Edit tracking data:
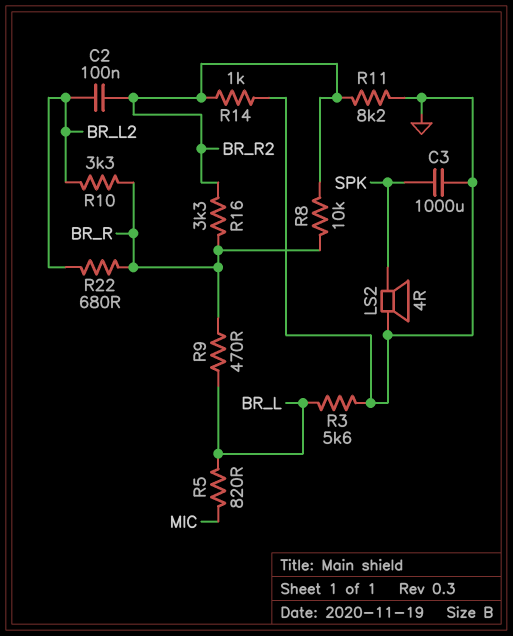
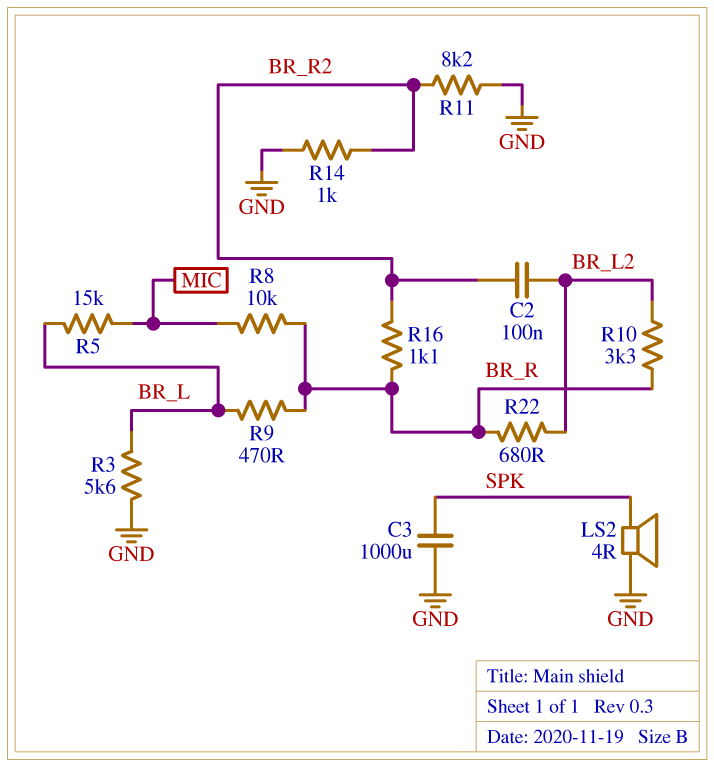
R5: 820 (BR_L, MIC) -> 15k (BR_L, MIC)
R8: 10k (BR_R, BR_R2) -> 10k (BR_R, MIC)
R16: 3.3k (BR_R, BR_R2) -> 1.1k (BR_R, BR_R2)

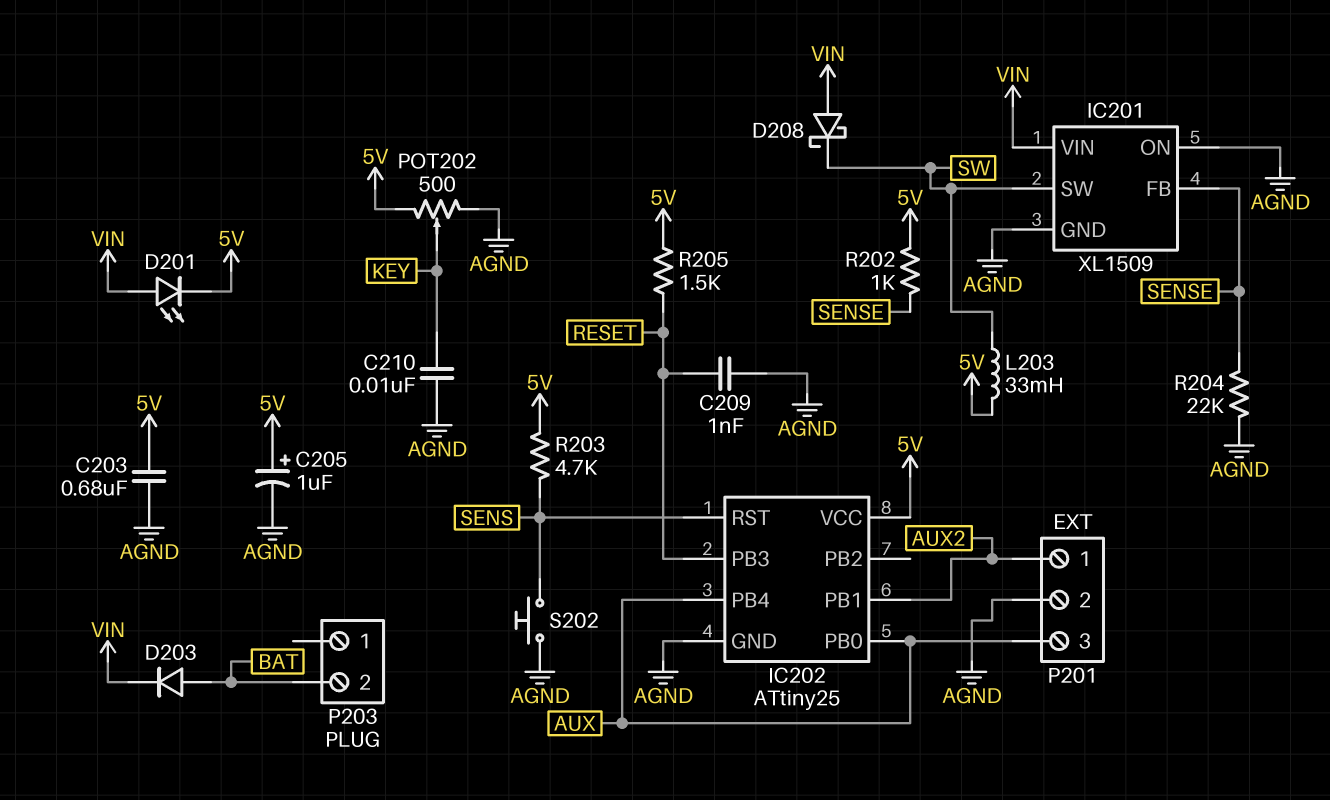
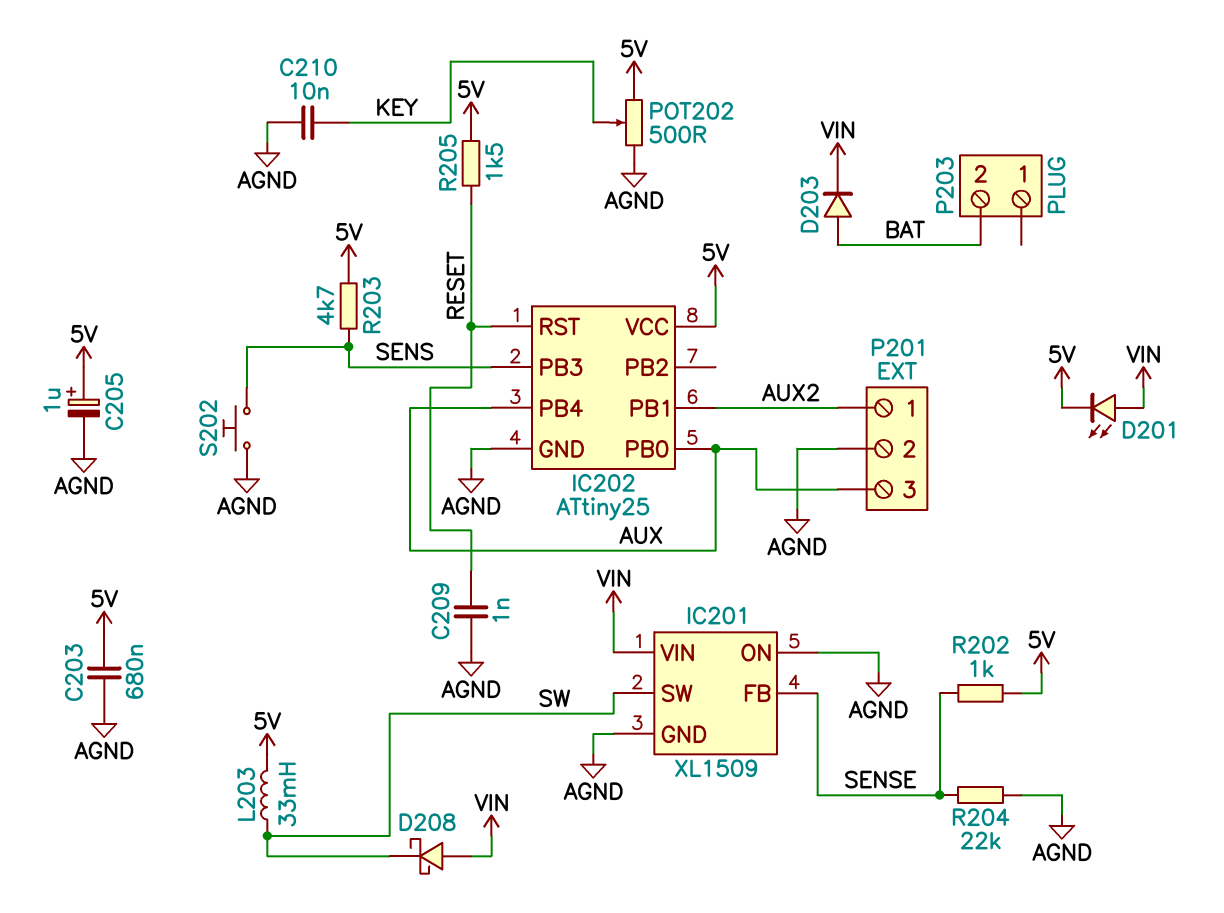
IC202 pin PB3: RESET -> SENS
IC202 pin RST: SENS -> RESET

◆ WHAT THE TASK REQUIRES
Reproduce nothing but the lines that run from the line containing "R16: 3.3k (BR_R, BR_R2) -> 1.1k (BR_R, BR_R2)" through the last line of the records, inclusive. Omit the pictures.

◆ SOLUTION FOR THIS PROBLEM
R16: 3.3k (BR_R, BR_R2) -> 1.1k (BR_R, BR_R2)

IC202 pin PB3: RESET -> SENS
IC202 pin RST: SENS -> RESET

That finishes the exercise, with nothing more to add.